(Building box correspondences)
————
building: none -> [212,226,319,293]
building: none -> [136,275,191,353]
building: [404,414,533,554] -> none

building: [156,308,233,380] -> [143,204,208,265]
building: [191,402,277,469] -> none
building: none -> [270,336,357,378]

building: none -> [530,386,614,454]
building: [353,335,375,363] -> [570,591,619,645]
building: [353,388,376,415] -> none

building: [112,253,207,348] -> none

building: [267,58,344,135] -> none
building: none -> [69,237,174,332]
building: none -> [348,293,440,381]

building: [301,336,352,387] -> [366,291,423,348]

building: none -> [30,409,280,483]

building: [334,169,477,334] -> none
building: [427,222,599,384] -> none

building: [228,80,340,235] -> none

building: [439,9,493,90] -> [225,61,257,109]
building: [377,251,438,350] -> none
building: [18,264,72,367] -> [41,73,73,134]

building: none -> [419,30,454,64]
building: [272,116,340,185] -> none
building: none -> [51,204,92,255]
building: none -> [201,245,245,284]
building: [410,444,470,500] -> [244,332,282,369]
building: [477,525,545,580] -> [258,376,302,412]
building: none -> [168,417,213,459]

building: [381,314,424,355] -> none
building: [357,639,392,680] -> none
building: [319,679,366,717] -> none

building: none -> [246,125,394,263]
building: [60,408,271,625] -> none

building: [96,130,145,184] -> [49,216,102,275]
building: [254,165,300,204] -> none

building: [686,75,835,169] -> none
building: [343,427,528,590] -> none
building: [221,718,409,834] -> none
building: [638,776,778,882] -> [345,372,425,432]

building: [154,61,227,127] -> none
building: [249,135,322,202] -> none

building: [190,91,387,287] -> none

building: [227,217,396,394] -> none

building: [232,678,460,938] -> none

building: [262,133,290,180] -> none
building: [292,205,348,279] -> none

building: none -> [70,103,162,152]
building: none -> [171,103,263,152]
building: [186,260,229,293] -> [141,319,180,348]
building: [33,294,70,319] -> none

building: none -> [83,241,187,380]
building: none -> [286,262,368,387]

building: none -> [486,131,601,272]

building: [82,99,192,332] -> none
————
• **WHAT TO PRODUCE**
Return the data above in full. Keep every line exactly as it is.

• **ANSWER SECTION**
building: none -> [212,226,319,293]
building: none -> [136,275,191,353]
building: [404,414,533,554] -> none

building: [156,308,233,380] -> [143,204,208,265]
building: [191,402,277,469] -> none
building: none -> [270,336,357,378]

building: none -> [530,386,614,454]
building: [353,335,375,363] -> [570,591,619,645]
building: [353,388,376,415] -> none

building: [112,253,207,348] -> none

building: [267,58,344,135] -> none
building: none -> [69,237,174,332]
building: none -> [348,293,440,381]

building: [301,336,352,387] -> [366,291,423,348]

building: none -> [30,409,280,483]

building: [334,169,477,334] -> none
building: [427,222,599,384] -> none

building: [228,80,340,235] -> none

building: [439,9,493,90] -> [225,61,257,109]
building: [377,251,438,350] -> none
building: [18,264,72,367] -> [41,73,73,134]

building: none -> [419,30,454,64]
building: [272,116,340,185] -> none
building: none -> [51,204,92,255]
building: none -> [201,245,245,284]
building: [410,444,470,500] -> [244,332,282,369]
building: [477,525,545,580] -> [258,376,302,412]
building: none -> [168,417,213,459]

building: [381,314,424,355] -> none
building: [357,639,392,680] -> none
building: [319,679,366,717] -> none

building: none -> [246,125,394,263]
building: [60,408,271,625] -> none

building: [96,130,145,184] -> [49,216,102,275]
building: [254,165,300,204] -> none

building: [686,75,835,169] -> none
building: [343,427,528,590] -> none
building: [221,718,409,834] -> none
building: [638,776,778,882] -> [345,372,425,432]

building: [154,61,227,127] -> none
building: [249,135,322,202] -> none

building: [190,91,387,287] -> none

building: [227,217,396,394] -> none

building: [232,678,460,938] -> none

building: [262,133,290,180] -> none
building: [292,205,348,279] -> none

building: none -> [70,103,162,152]
building: none -> [171,103,263,152]
building: [186,260,229,293] -> [141,319,180,348]
building: [33,294,70,319] -> none

building: none -> [83,241,187,380]
building: none -> [286,262,368,387]

building: none -> [486,131,601,272]

building: [82,99,192,332] -> none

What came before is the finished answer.